Search through the entries for the word "green" and copy every line that has it.

(Object transformation records)
************

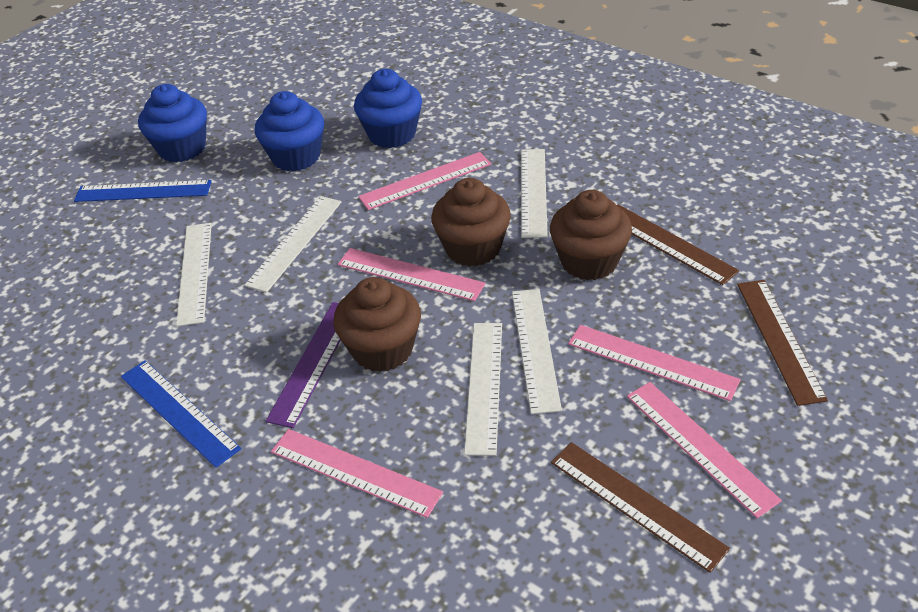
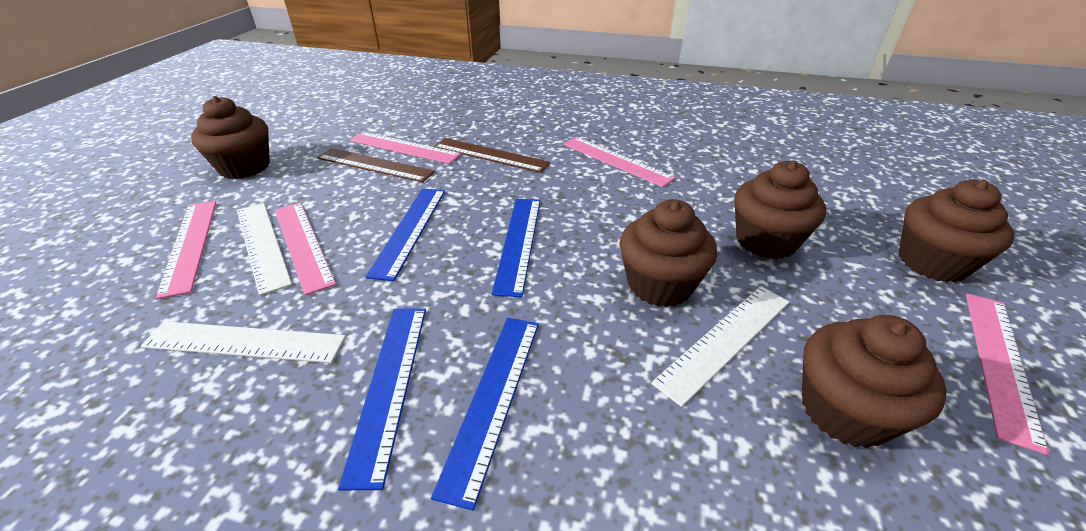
blue cupcake: 3 -> 0
blue ruler: 2 -> 4
brown cupcake: 3 -> 5
brown ruler: 3 -> 2
purple ruler: 1 -> 0
white ruler: 5 -> 3

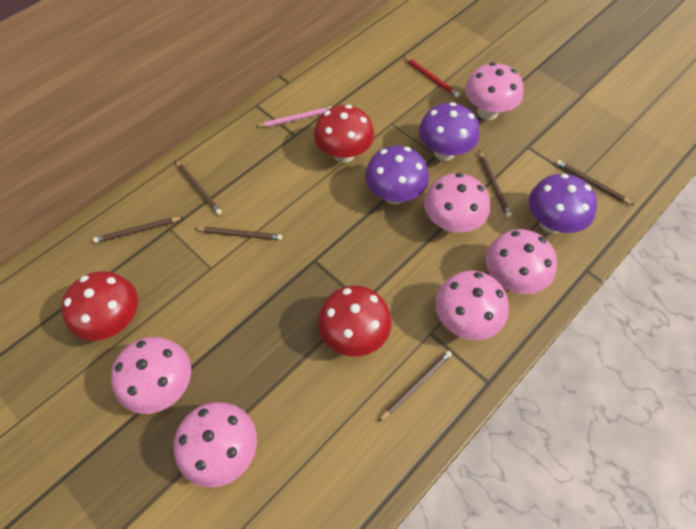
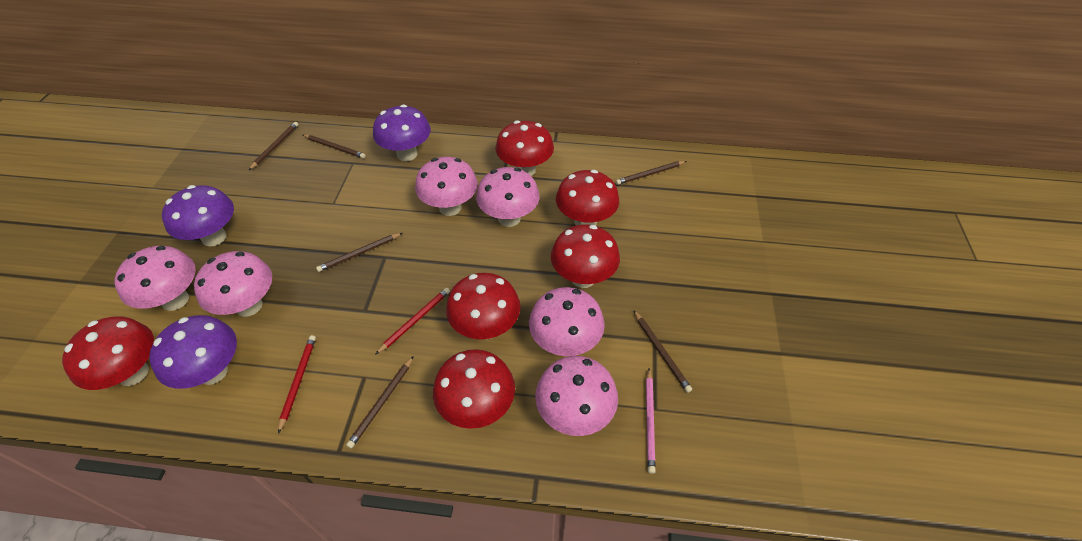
red mushroom: 3 -> 6
red pencil: 1 -> 2

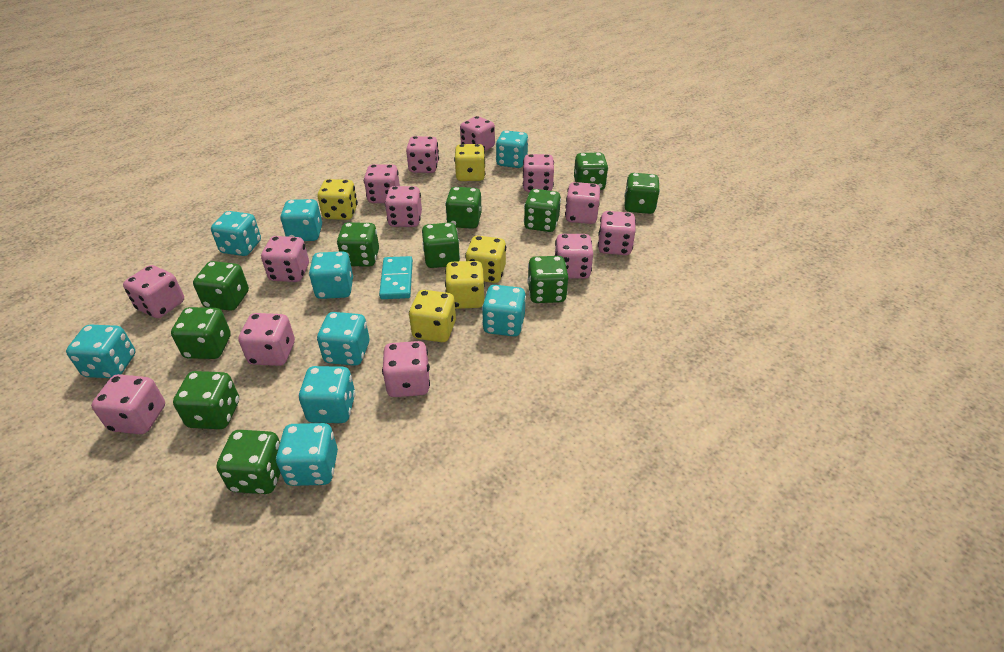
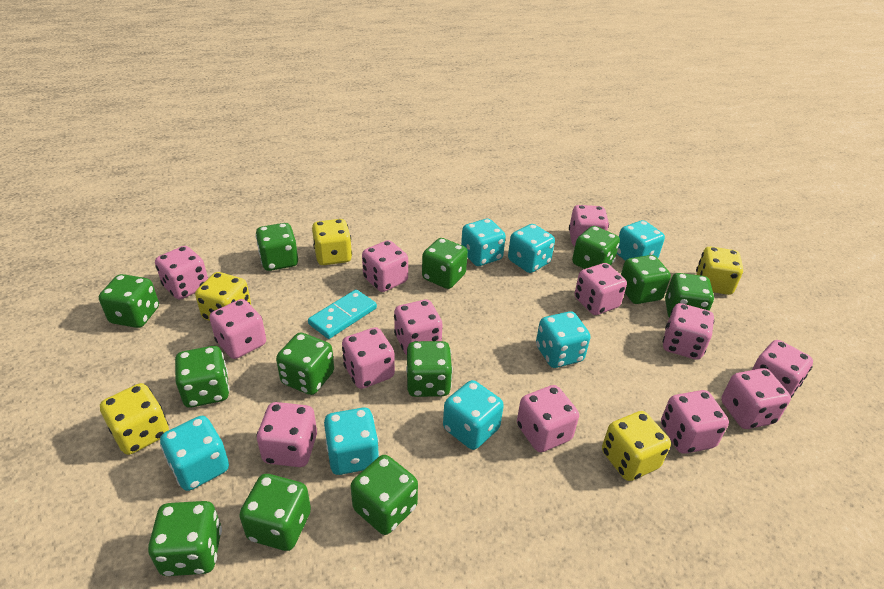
green dice: 11 -> 12
turquoise dice: 9 -> 7

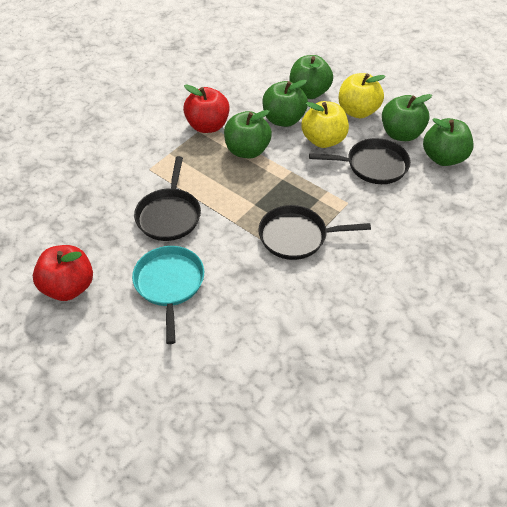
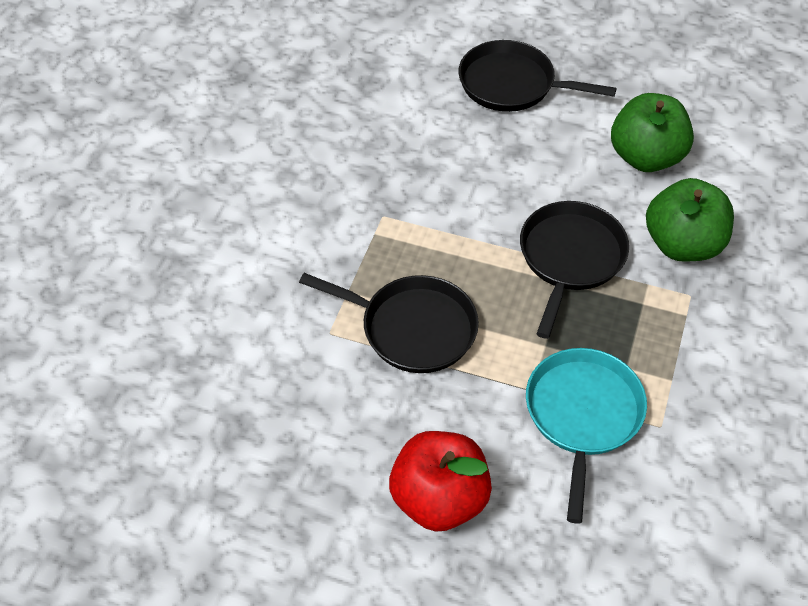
green apple: 5 -> 2
red apple: 2 -> 1
yellow apple: 2 -> 0

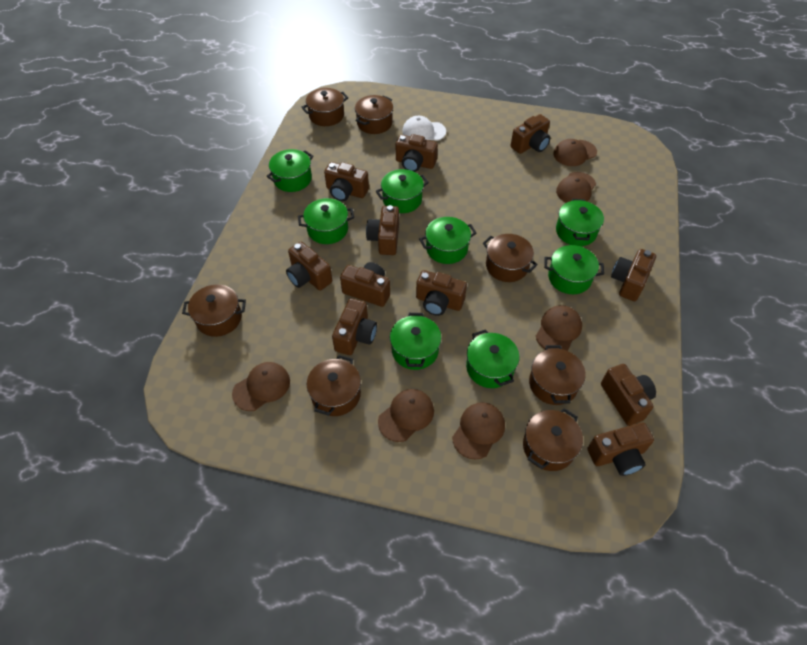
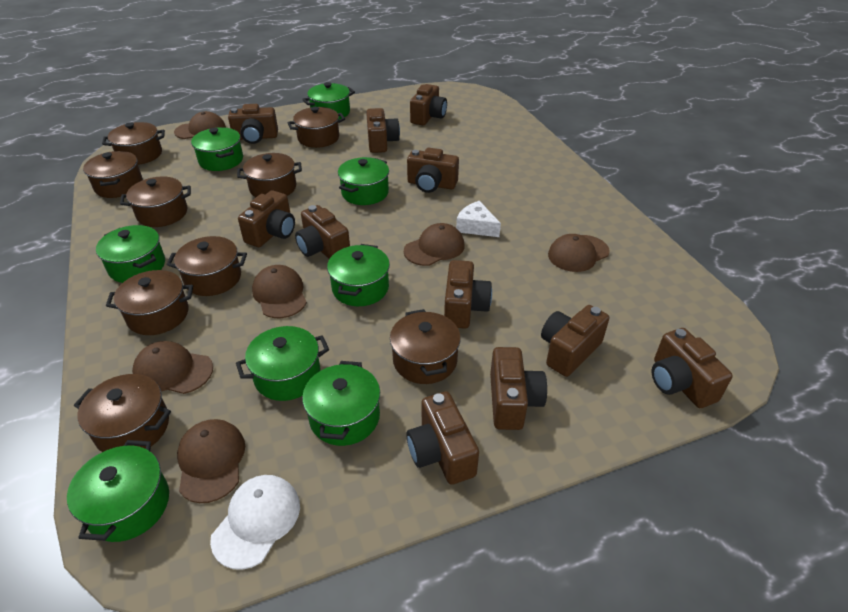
brown pot: 7 -> 9
white cheese: 0 -> 1

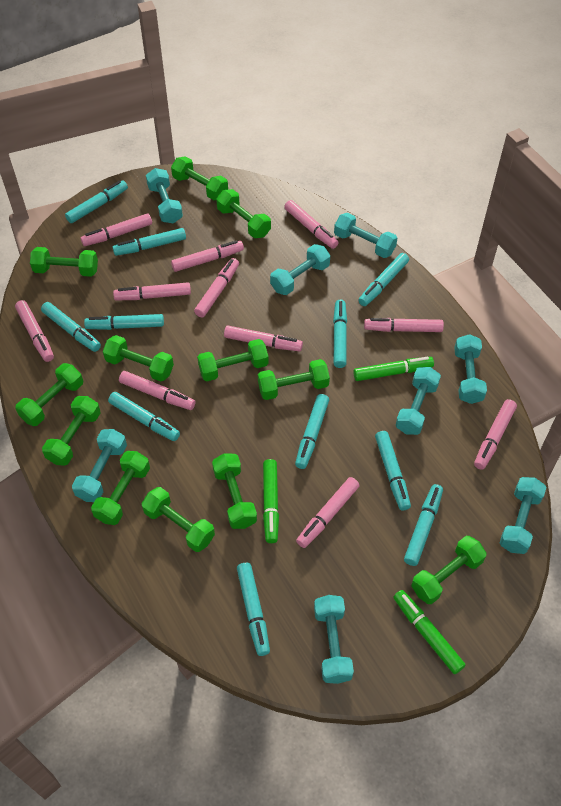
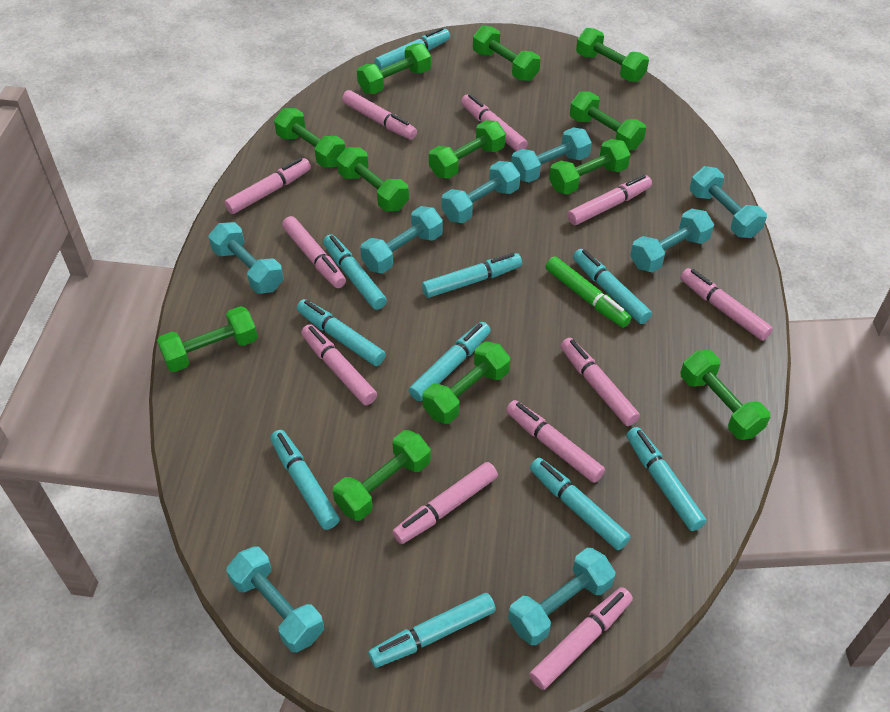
green marker: 3 -> 1
turquoise marker: 11 -> 10

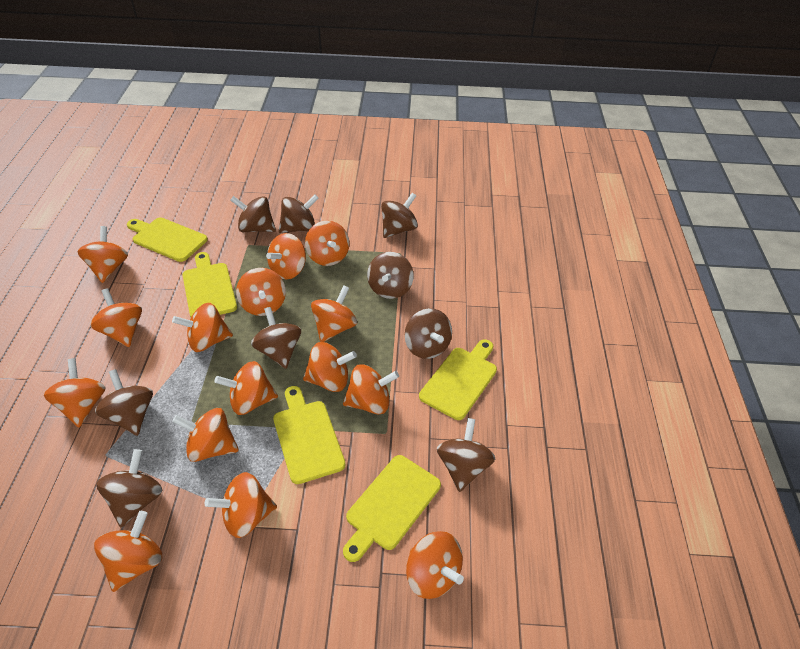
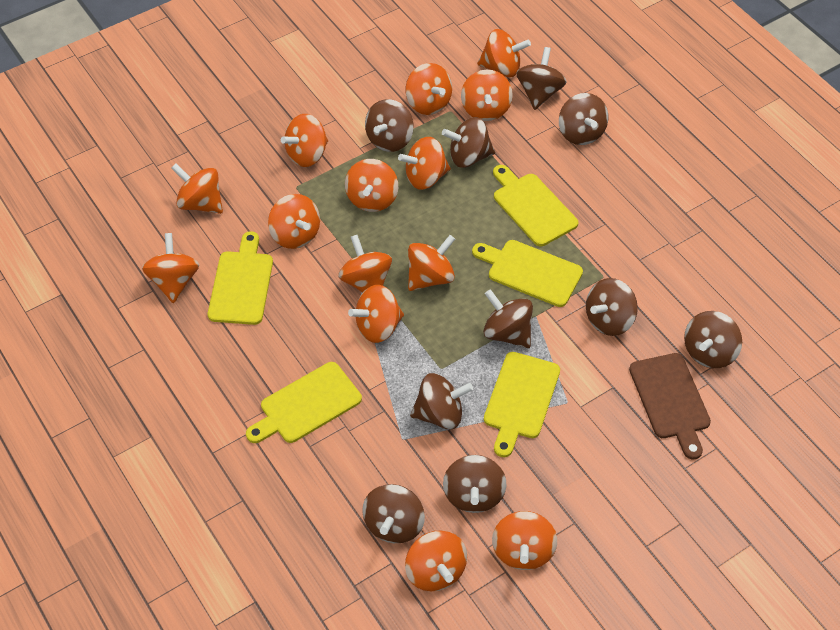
brown cutting board: 0 -> 1
brown spinning top: 9 -> 10
orange spinning top: 15 -> 14

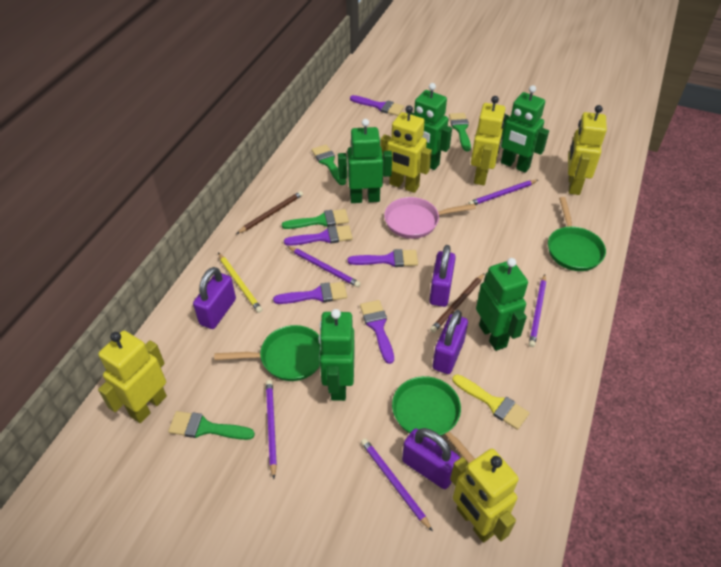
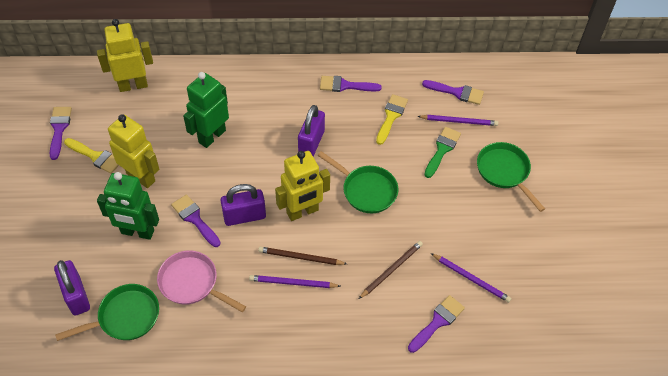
green brush: 4 -> 1
green robot: 5 -> 2
purple padlock: 4 -> 3
purple pencil: 5 -> 3
yellow brush: 1 -> 2
yellow pencil: 1 -> 0
yellow robot: 5 -> 3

************

* [Reply to the task]
green dice: 11 -> 12
green apple: 5 -> 2
green marker: 3 -> 1
green brush: 4 -> 1
green robot: 5 -> 2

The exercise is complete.